» **What is required**
Each line of the listing where the string "yellow" appears is to be identified and copied.

» **The data**
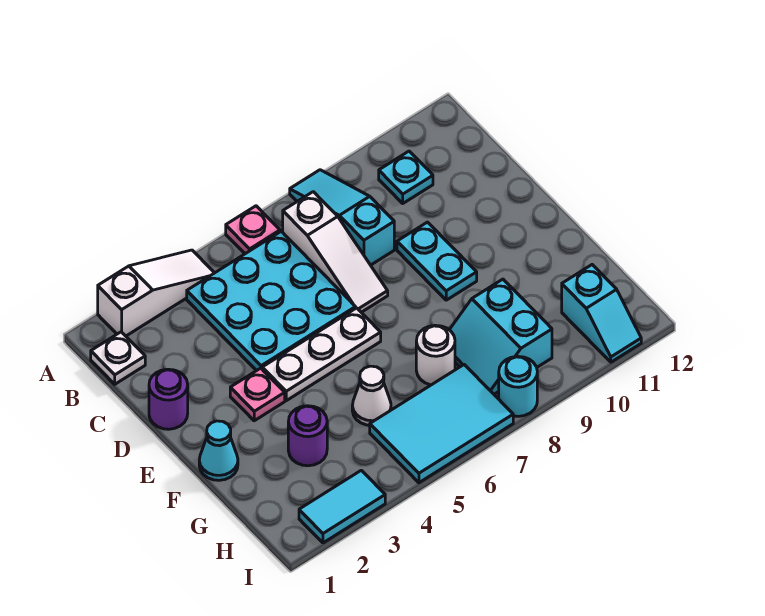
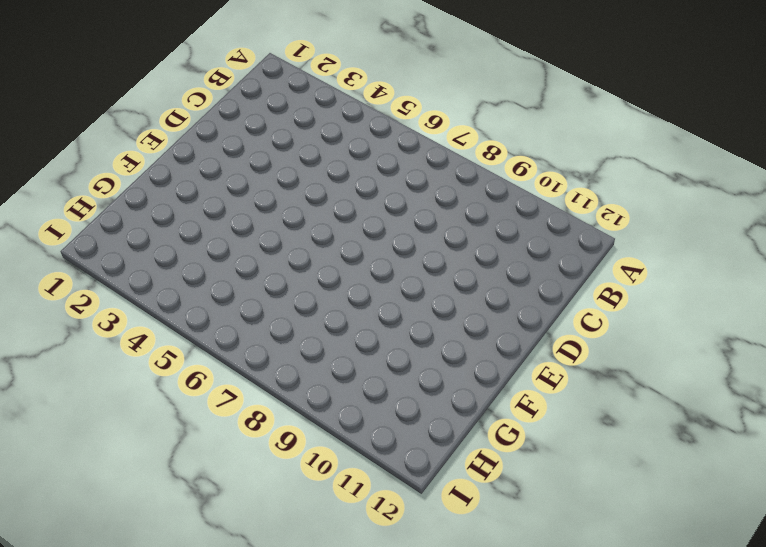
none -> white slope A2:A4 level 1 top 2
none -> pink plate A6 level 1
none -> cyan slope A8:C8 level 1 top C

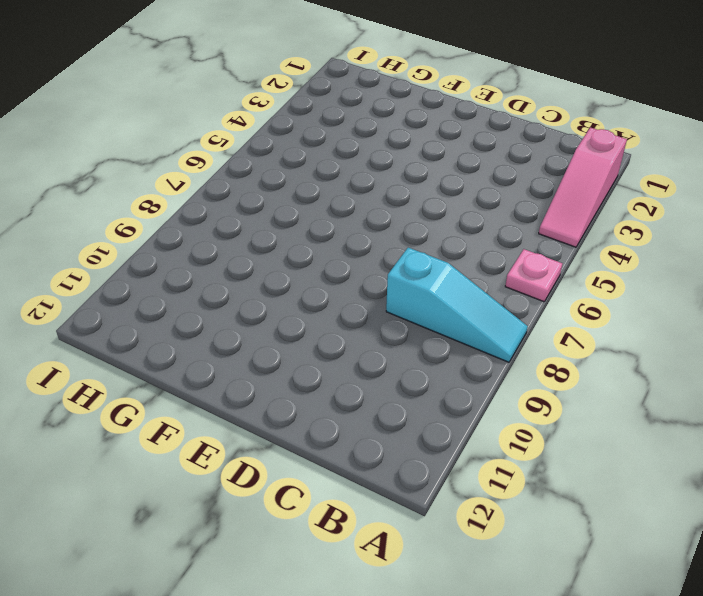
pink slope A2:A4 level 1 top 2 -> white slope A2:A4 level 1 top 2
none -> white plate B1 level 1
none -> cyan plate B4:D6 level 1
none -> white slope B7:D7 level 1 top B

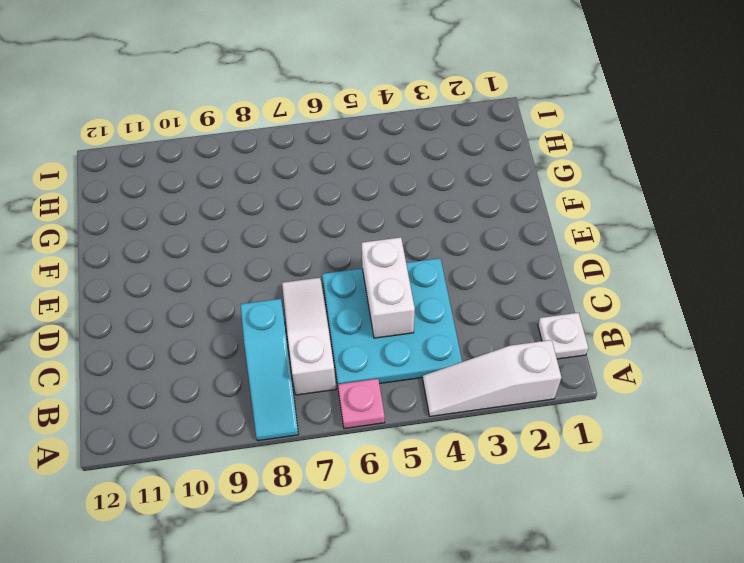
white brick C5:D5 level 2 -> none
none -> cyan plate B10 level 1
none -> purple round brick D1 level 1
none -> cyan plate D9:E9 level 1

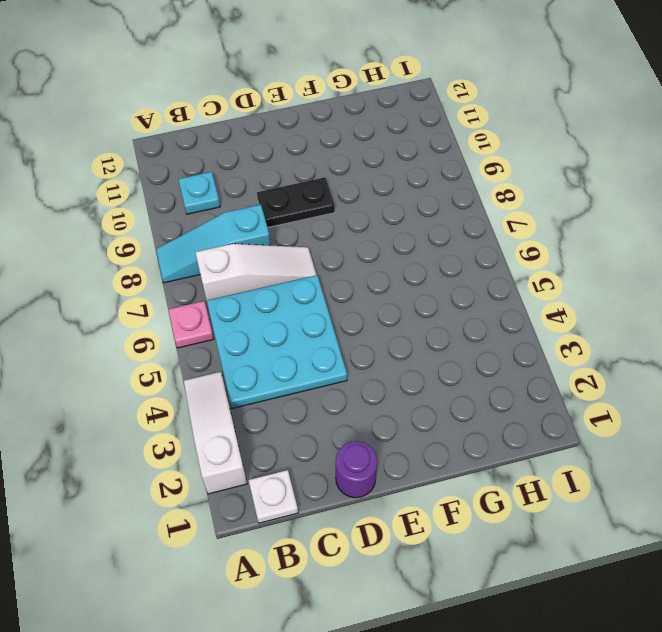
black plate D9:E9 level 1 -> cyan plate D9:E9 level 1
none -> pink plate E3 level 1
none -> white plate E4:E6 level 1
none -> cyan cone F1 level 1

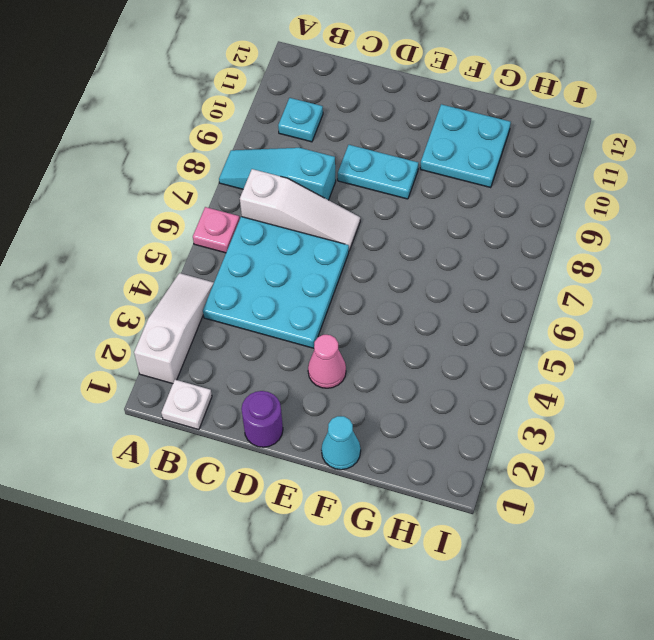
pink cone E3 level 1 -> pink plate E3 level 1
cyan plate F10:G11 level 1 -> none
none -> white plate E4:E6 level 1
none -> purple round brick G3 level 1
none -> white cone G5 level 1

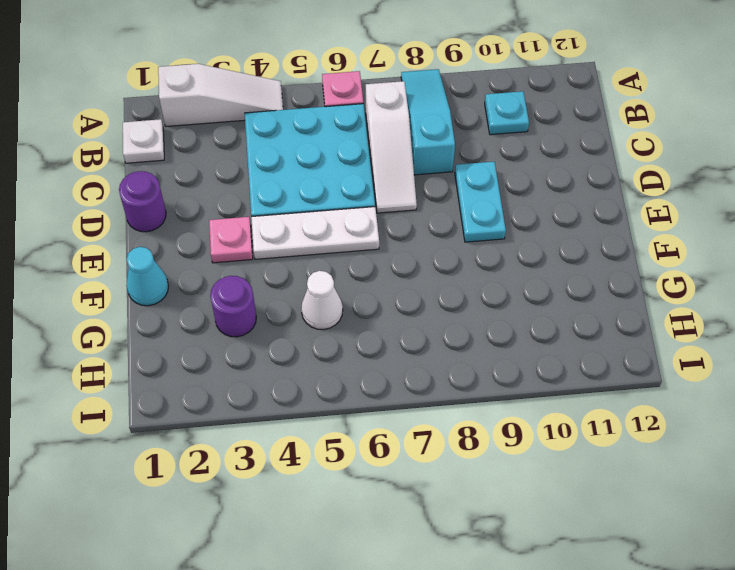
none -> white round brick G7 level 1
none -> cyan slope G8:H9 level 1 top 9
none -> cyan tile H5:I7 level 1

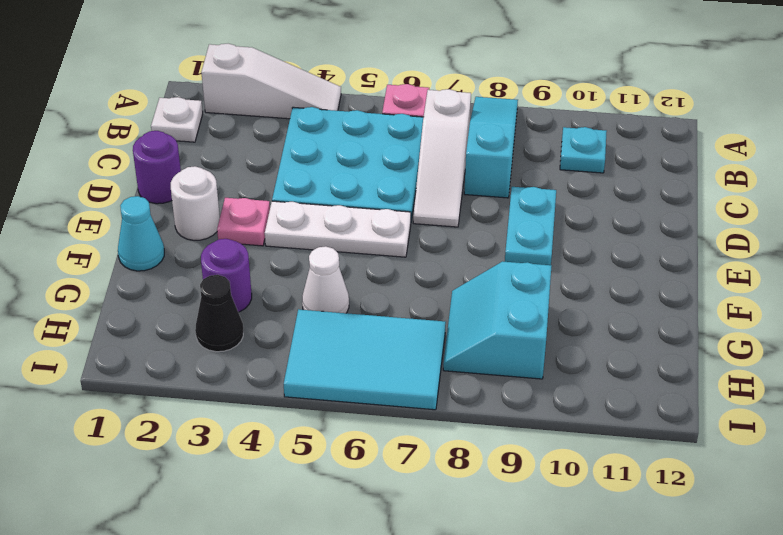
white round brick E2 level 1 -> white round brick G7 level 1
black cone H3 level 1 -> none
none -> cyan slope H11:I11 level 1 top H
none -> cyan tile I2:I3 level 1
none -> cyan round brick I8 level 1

==

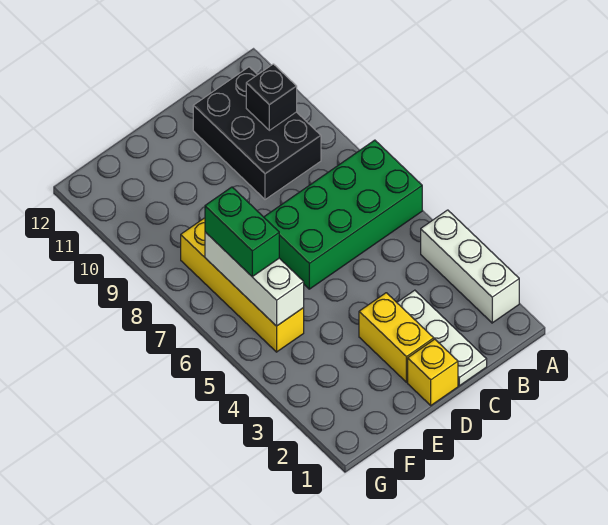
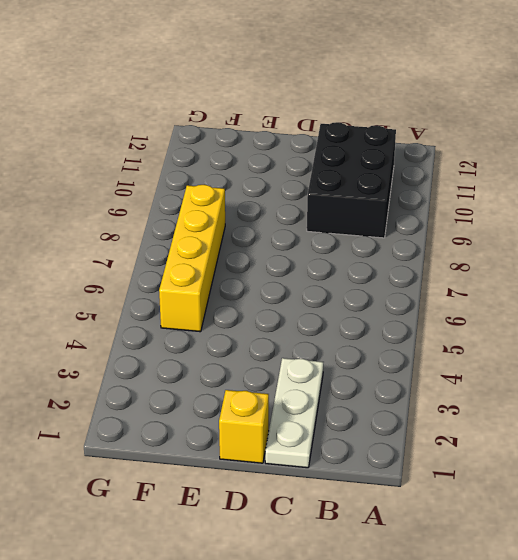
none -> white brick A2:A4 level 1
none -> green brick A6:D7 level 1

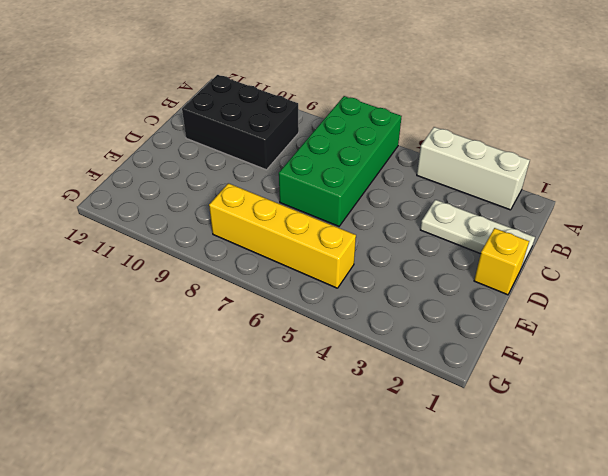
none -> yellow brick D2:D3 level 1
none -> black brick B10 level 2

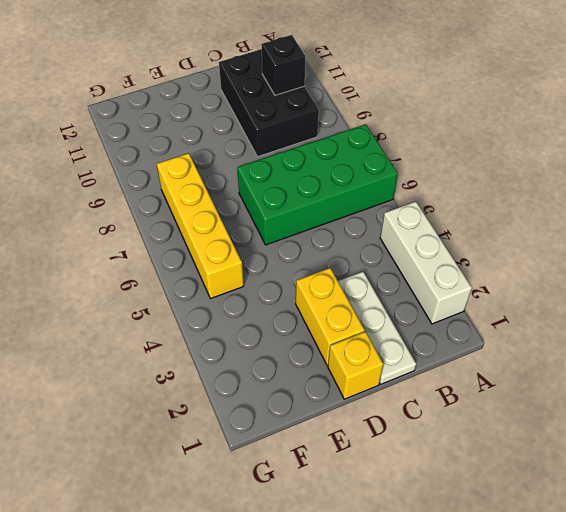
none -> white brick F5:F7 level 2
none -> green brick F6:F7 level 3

==

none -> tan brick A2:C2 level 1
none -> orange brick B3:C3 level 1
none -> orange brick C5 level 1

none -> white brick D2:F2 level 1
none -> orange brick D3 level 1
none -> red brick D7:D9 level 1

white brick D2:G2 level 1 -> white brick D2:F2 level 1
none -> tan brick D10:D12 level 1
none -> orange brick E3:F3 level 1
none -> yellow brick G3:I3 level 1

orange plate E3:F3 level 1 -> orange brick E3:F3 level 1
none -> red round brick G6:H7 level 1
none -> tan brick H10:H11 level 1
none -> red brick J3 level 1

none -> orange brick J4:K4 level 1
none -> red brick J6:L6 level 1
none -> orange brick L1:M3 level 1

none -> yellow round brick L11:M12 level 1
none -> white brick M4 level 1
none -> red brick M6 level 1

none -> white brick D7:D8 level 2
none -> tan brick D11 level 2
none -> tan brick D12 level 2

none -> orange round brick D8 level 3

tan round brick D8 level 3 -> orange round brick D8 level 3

» **Exercise answer**
none -> yellow brick D2:D3 level 1
none -> yellow brick G3:I3 level 1
none -> yellow round brick L11:M12 level 1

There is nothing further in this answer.